__What needs to be done__. Nothing in the records should differ when you write them out again.

────────────────────────────────────────

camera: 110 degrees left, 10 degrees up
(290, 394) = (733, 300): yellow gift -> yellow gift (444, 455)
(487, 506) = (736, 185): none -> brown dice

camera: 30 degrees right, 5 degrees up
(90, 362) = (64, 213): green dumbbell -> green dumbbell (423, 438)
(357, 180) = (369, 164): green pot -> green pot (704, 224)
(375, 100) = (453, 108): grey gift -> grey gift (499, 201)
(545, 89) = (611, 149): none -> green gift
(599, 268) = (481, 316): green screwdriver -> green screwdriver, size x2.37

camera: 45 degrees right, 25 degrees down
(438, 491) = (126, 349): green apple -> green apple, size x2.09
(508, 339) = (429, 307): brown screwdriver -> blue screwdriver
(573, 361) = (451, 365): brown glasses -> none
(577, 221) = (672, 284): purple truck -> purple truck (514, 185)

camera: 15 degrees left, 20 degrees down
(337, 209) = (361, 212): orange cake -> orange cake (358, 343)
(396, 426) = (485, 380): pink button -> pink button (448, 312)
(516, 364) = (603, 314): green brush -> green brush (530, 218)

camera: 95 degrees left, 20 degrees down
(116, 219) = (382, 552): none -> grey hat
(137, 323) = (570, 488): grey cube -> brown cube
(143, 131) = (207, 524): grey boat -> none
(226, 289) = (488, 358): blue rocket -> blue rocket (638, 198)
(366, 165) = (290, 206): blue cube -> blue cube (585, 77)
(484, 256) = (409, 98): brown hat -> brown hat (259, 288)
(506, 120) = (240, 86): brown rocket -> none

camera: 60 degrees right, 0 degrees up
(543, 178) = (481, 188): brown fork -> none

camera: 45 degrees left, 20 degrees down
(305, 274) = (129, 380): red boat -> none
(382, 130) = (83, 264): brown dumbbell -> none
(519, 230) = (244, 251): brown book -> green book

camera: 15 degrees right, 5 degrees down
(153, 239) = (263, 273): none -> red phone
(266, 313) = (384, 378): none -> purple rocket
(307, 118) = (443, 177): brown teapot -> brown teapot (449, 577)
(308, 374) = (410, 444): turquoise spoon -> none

────────────────────────────────────────

__Answer box__.
camera: 110 degrees left, 10 degrees up
(290, 394) = (733, 300): yellow gift -> yellow gift (444, 455)
(487, 506) = (736, 185): none -> brown dice

camera: 30 degrees right, 5 degrees up
(90, 362) = (64, 213): green dumbbell -> green dumbbell (423, 438)
(357, 180) = (369, 164): green pot -> green pot (704, 224)
(375, 100) = (453, 108): grey gift -> grey gift (499, 201)
(545, 89) = (611, 149): none -> green gift
(599, 268) = (481, 316): green screwdriver -> green screwdriver, size x2.37

camera: 45 degrees right, 25 degrees down
(438, 491) = (126, 349): green apple -> green apple, size x2.09
(508, 339) = (429, 307): brown screwdriver -> blue screwdriver
(573, 361) = (451, 365): brown glasses -> none
(577, 221) = (672, 284): purple truck -> purple truck (514, 185)

camera: 15 degrees left, 20 degrees down
(337, 209) = (361, 212): orange cake -> orange cake (358, 343)
(396, 426) = (485, 380): pink button -> pink button (448, 312)
(516, 364) = (603, 314): green brush -> green brush (530, 218)

camera: 95 degrees left, 20 degrees down
(116, 219) = (382, 552): none -> grey hat
(137, 323) = (570, 488): grey cube -> brown cube
(143, 131) = (207, 524): grey boat -> none
(226, 289) = (488, 358): blue rocket -> blue rocket (638, 198)
(366, 165) = (290, 206): blue cube -> blue cube (585, 77)
(484, 256) = (409, 98): brown hat -> brown hat (259, 288)
(506, 120) = (240, 86): brown rocket -> none

camera: 60 degrees right, 0 degrees up
(543, 178) = (481, 188): brown fork -> none

camera: 45 degrees left, 20 degrees down
(305, 274) = (129, 380): red boat -> none
(382, 130) = (83, 264): brown dumbbell -> none
(519, 230) = (244, 251): brown book -> green book

camera: 15 degrees right, 5 degrees down
(153, 239) = (263, 273): none -> red phone
(266, 313) = (384, 378): none -> purple rocket
(307, 118) = (443, 177): brown teapot -> brown teapot (449, 577)
(308, 374) = (410, 444): turquoise spoon -> none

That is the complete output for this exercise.